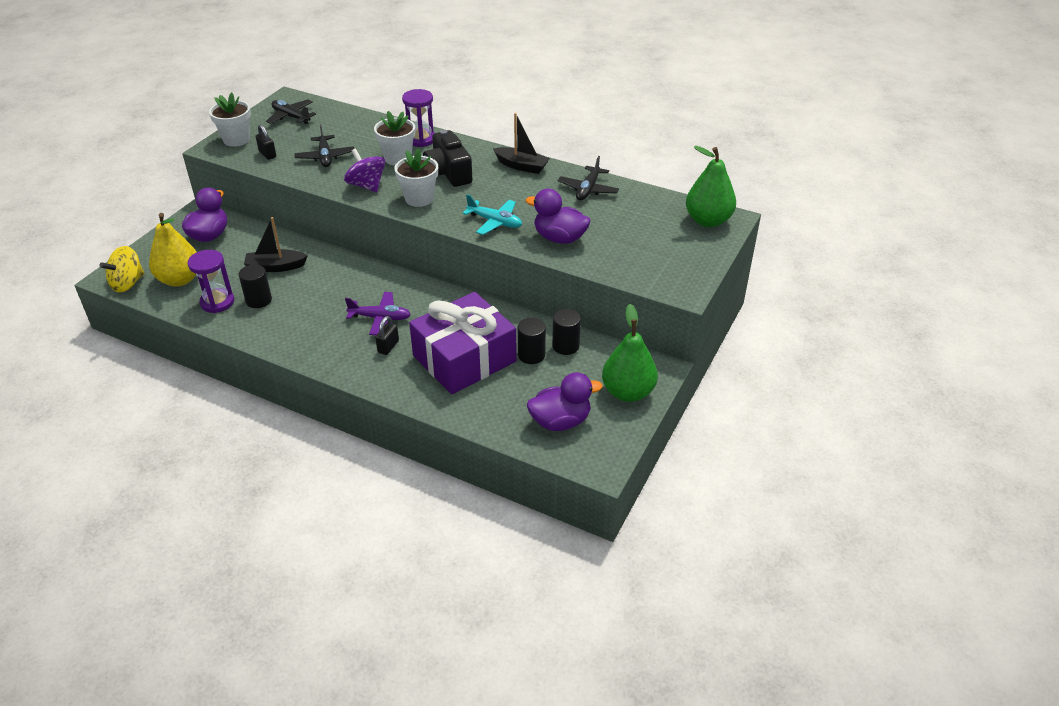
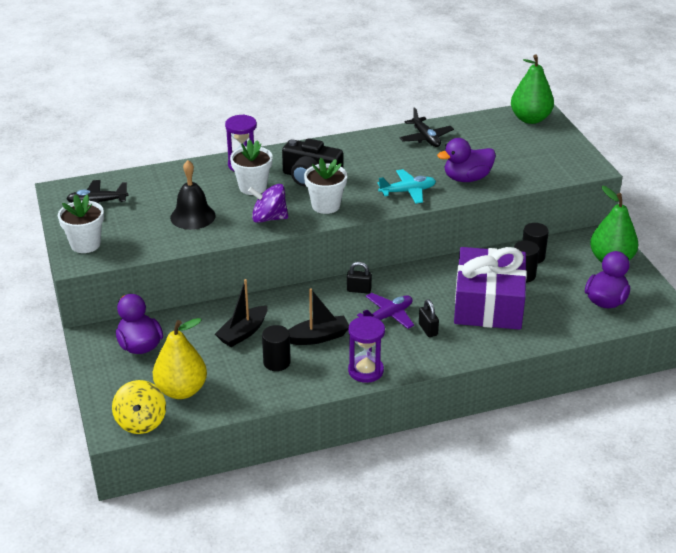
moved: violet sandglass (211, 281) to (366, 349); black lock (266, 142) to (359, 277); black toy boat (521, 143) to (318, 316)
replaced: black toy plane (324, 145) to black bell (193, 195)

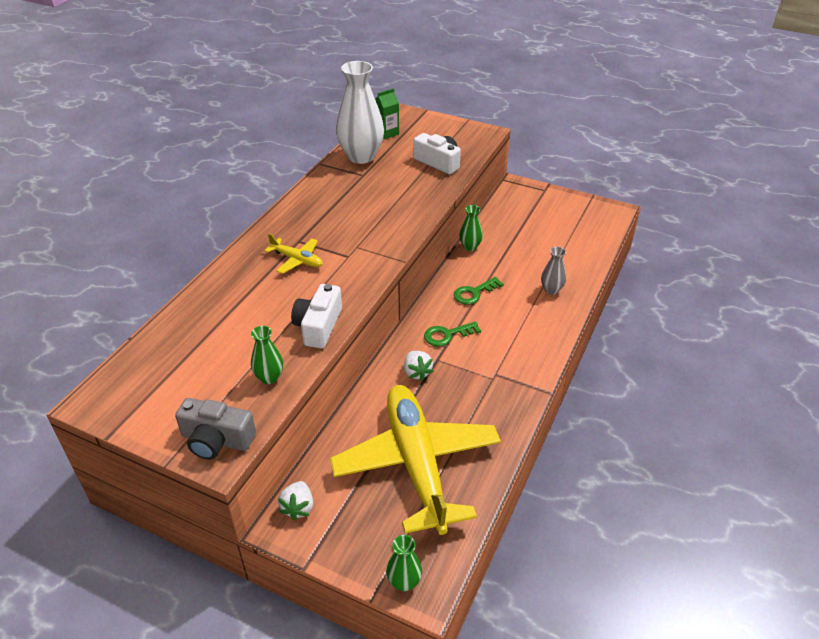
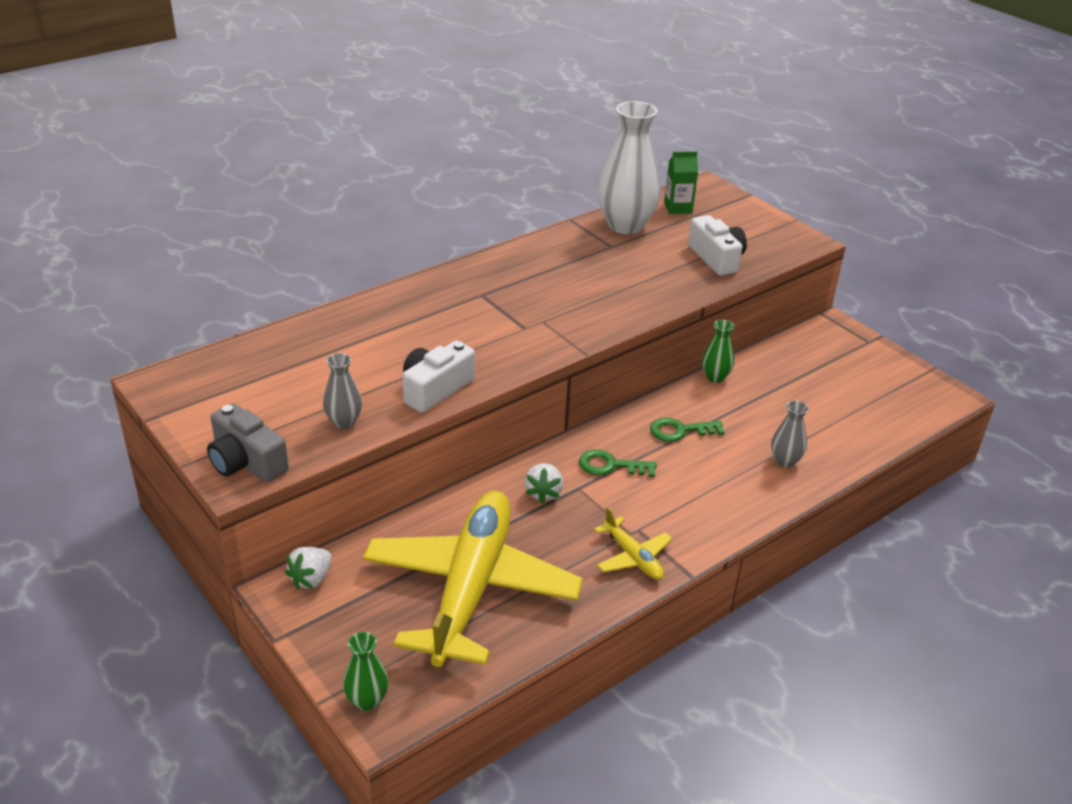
moved: golden toy plane (294, 253) to (633, 543)
recoloured: emerald tall vase (267, 355) to gray tall vase (342, 391)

------------

Task statement:
Any picture in the data is to be skipped, while each line is returned exactly as written.

Written answer:
moved: violet sandglass (211, 281) to (366, 349); black lock (266, 142) to (359, 277); black toy boat (521, 143) to (318, 316)
replaced: black toy plane (324, 145) to black bell (193, 195)

moved: golden toy plane (294, 253) to (633, 543)
recoloured: emerald tall vase (267, 355) to gray tall vase (342, 391)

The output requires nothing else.